## Source data
Start of Block

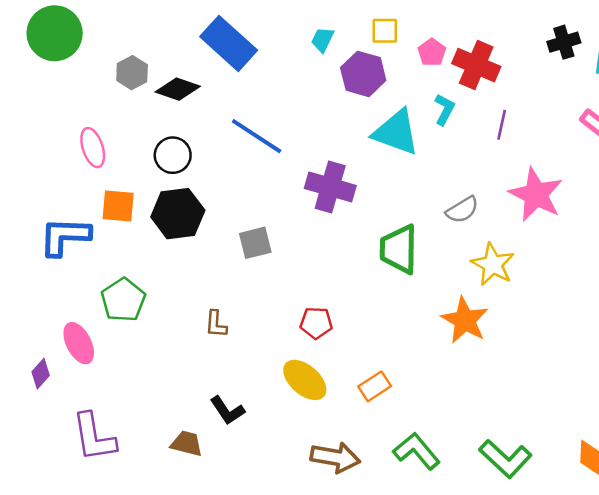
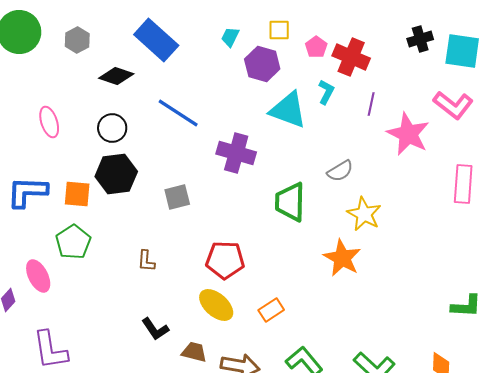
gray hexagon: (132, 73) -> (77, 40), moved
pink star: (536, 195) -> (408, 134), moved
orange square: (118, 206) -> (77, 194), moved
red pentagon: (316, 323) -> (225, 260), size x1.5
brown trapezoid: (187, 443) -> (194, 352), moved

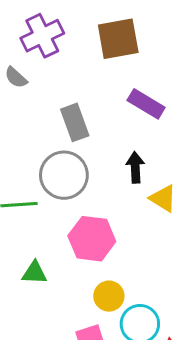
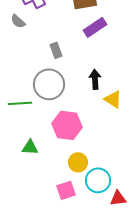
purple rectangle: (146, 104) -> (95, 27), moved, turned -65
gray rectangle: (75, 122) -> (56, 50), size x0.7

End of Block
Start of Block

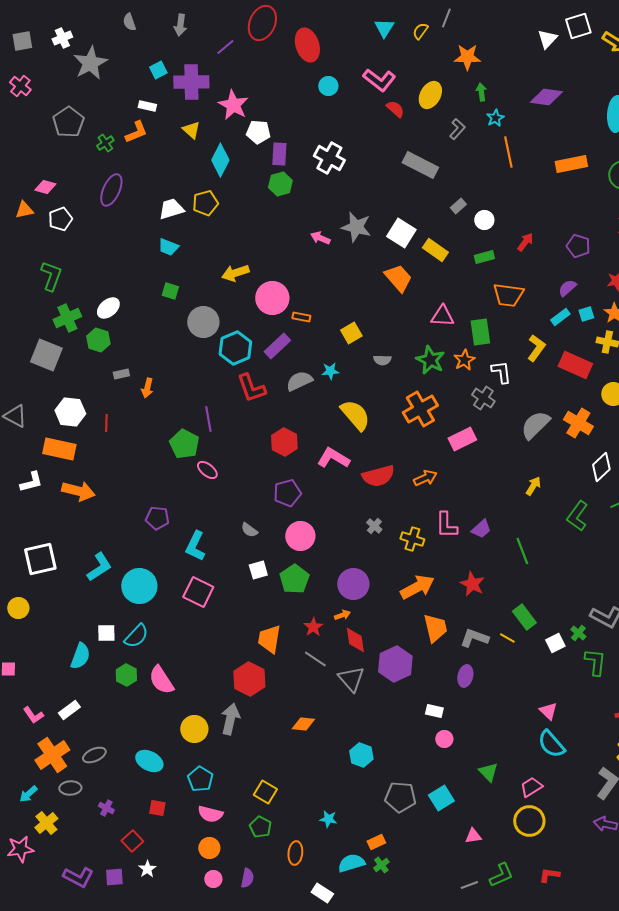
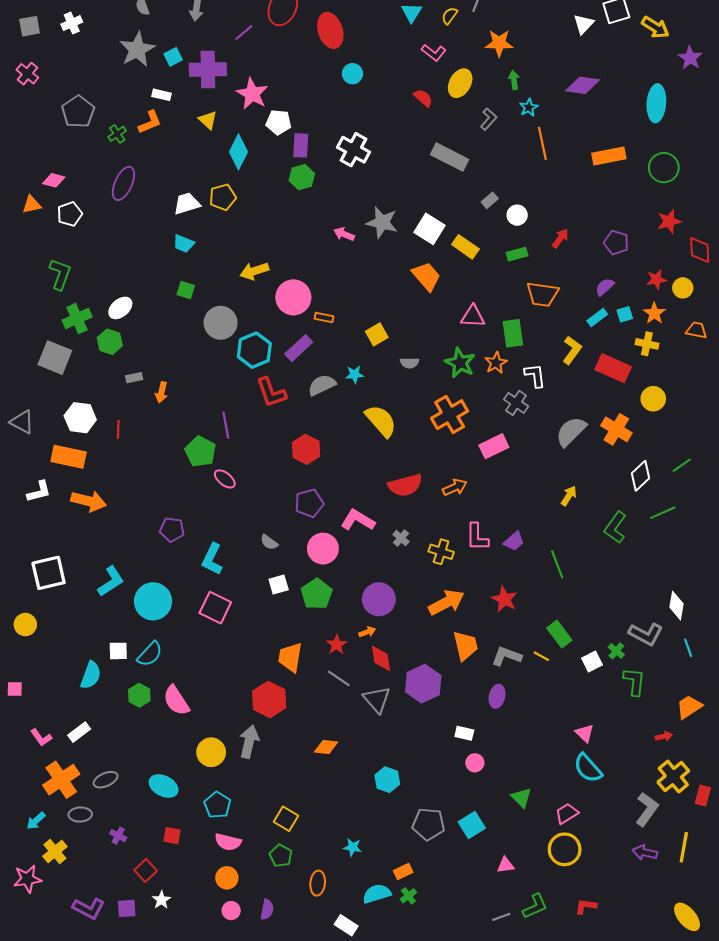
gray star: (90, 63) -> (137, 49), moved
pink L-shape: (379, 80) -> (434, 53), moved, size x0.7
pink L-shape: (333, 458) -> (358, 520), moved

End of Block

## Task details
Please return the material above only from the line that holds "gray hexagon: (132, 73) -> (77, 40), moved" through the line that holds "gray rectangle: (75, 122)", exactly as it stands, ends included and pictures omitted.

## Response below
gray hexagon: (132, 73) -> (77, 40), moved
pink star: (536, 195) -> (408, 134), moved
orange square: (118, 206) -> (77, 194), moved
red pentagon: (316, 323) -> (225, 260), size x1.5
brown trapezoid: (187, 443) -> (194, 352), moved

purple rectangle: (146, 104) -> (95, 27), moved, turned -65
gray rectangle: (75, 122) -> (56, 50), size x0.7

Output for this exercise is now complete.